--- Stored data ---
******

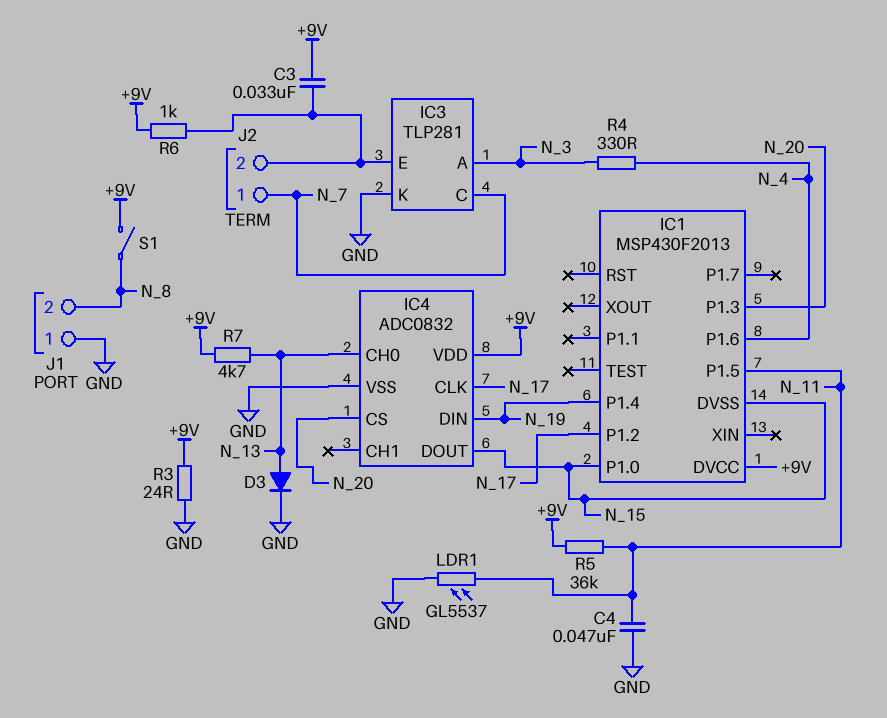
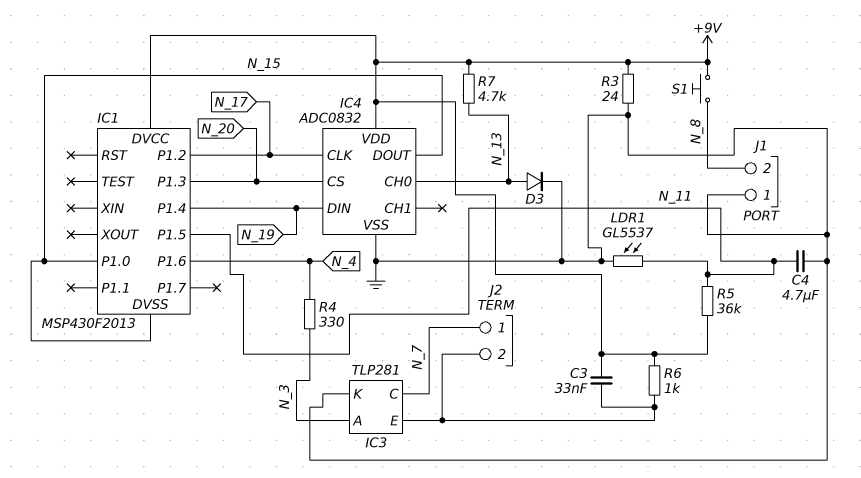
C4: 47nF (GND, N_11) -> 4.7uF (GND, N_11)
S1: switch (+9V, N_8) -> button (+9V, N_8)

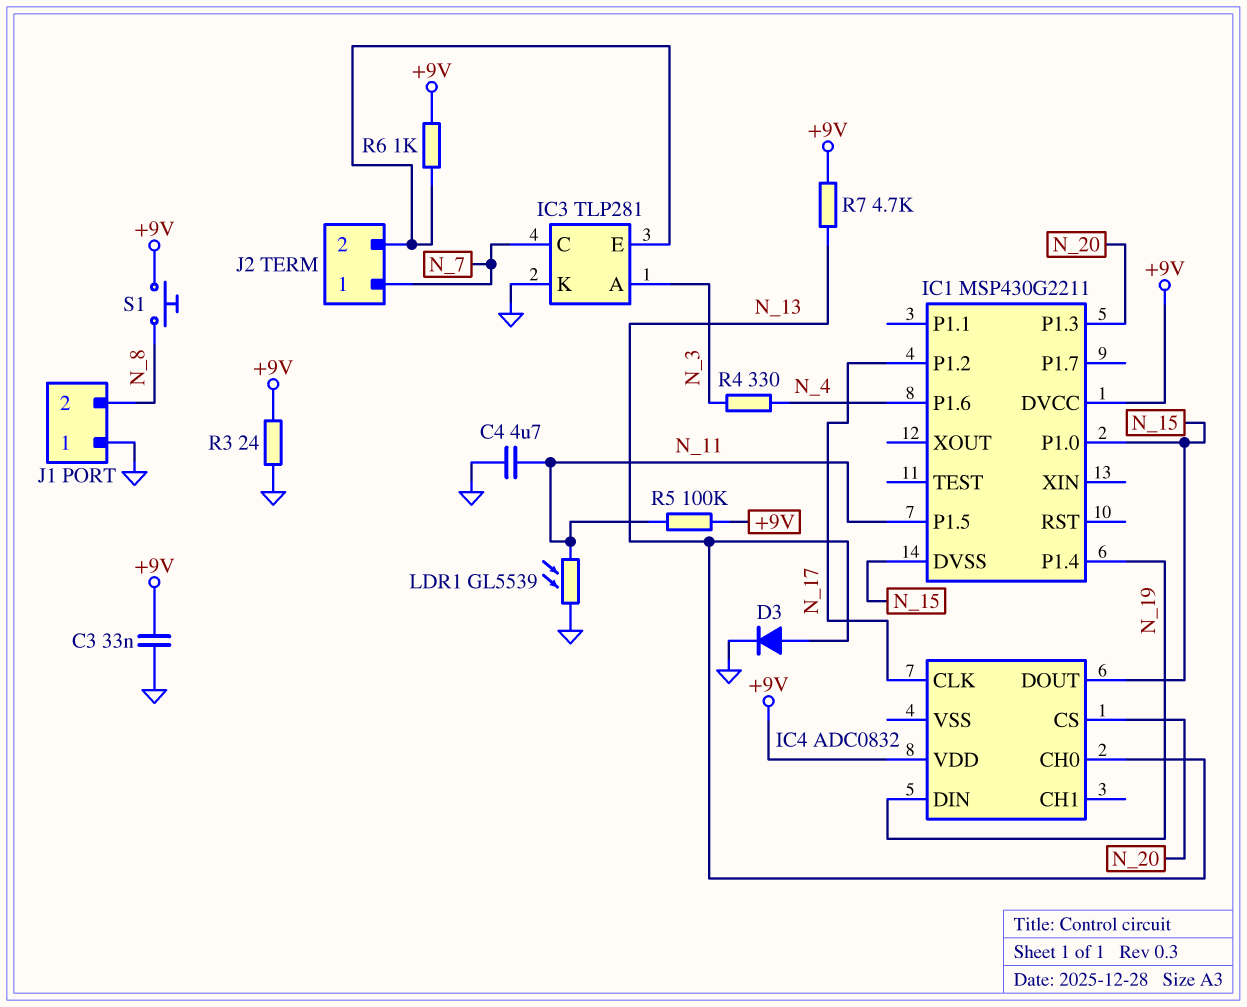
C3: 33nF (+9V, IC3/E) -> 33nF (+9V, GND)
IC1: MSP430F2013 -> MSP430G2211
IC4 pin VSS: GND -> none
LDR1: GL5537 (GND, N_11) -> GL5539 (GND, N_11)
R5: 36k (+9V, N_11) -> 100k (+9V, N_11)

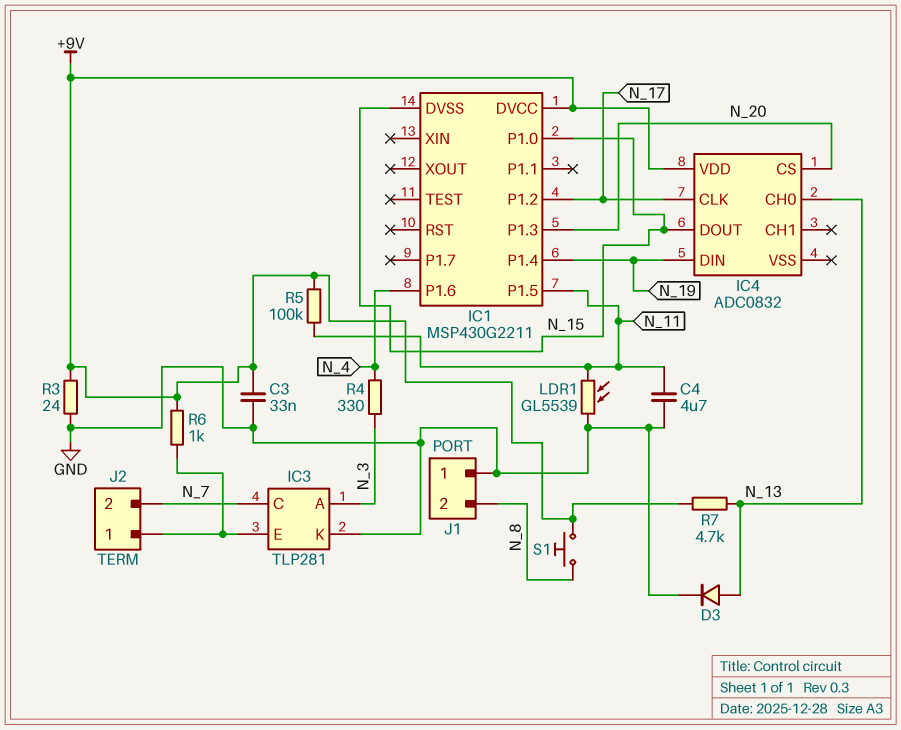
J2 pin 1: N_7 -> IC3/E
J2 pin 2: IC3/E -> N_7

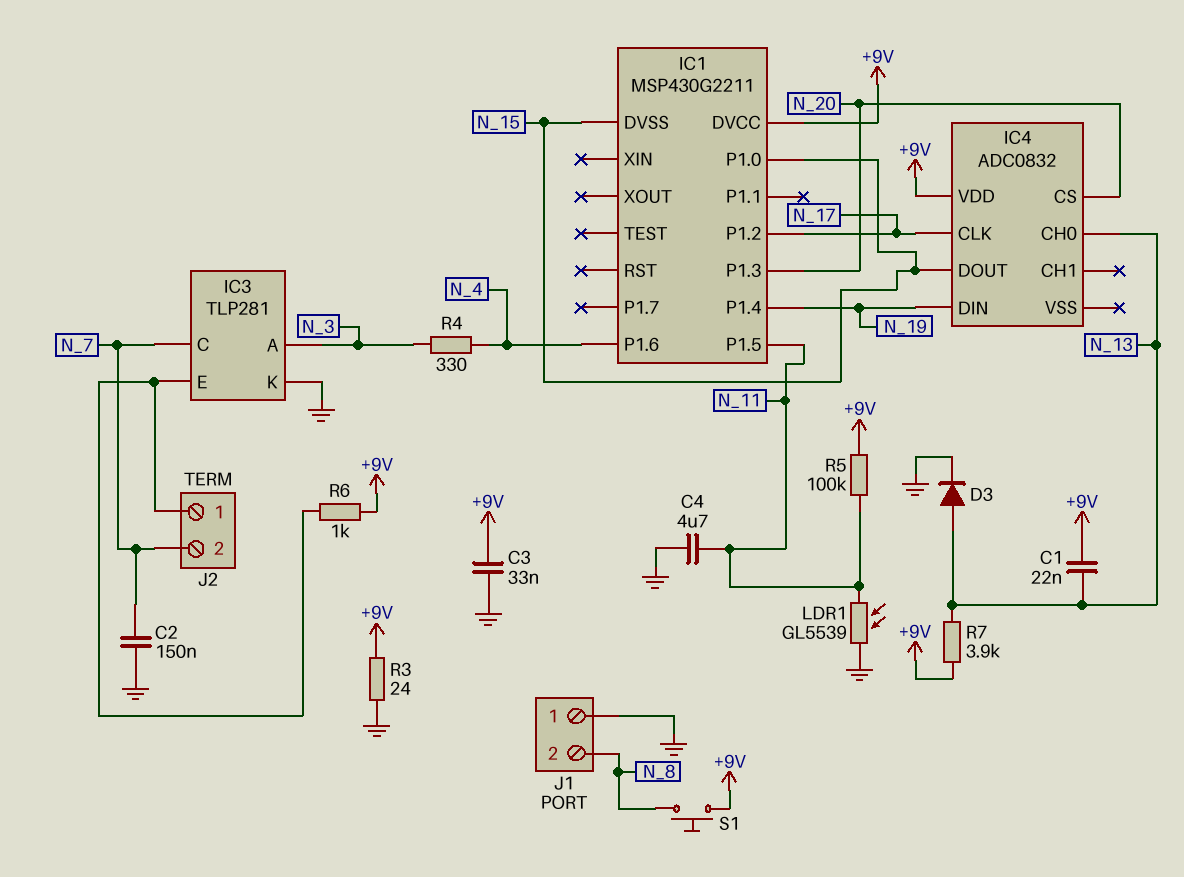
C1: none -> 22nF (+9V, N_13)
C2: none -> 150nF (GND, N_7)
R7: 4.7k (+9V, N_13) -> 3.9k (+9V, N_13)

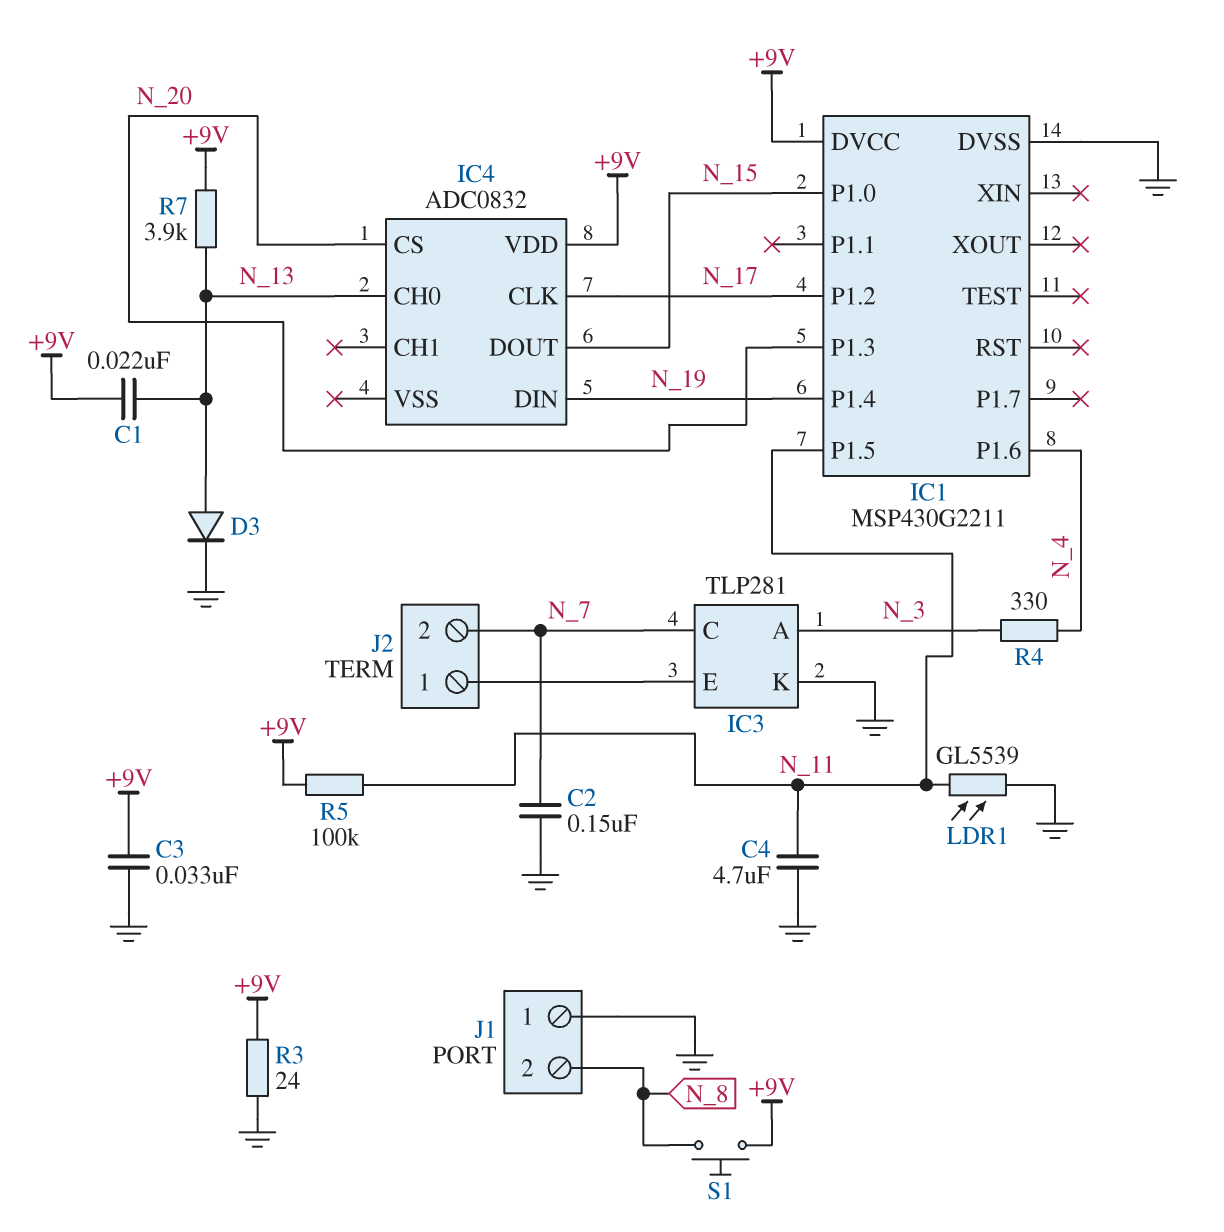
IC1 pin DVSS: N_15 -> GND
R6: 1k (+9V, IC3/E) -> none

******

--- What the task asks ---
An exact copy of the entries, without any pictures, is what the answer should be.

--- Written response ---
C4: 47nF (GND, N_11) -> 4.7uF (GND, N_11)
S1: switch (+9V, N_8) -> button (+9V, N_8)

C3: 33nF (+9V, IC3/E) -> 33nF (+9V, GND)
IC1: MSP430F2013 -> MSP430G2211
IC4 pin VSS: GND -> none
LDR1: GL5537 (GND, N_11) -> GL5539 (GND, N_11)
R5: 36k (+9V, N_11) -> 100k (+9V, N_11)

J2 pin 1: N_7 -> IC3/E
J2 pin 2: IC3/E -> N_7

C1: none -> 22nF (+9V, N_13)
C2: none -> 150nF (GND, N_7)
R7: 4.7k (+9V, N_13) -> 3.9k (+9V, N_13)

IC1 pin DVSS: N_15 -> GND
R6: 1k (+9V, IC3/E) -> none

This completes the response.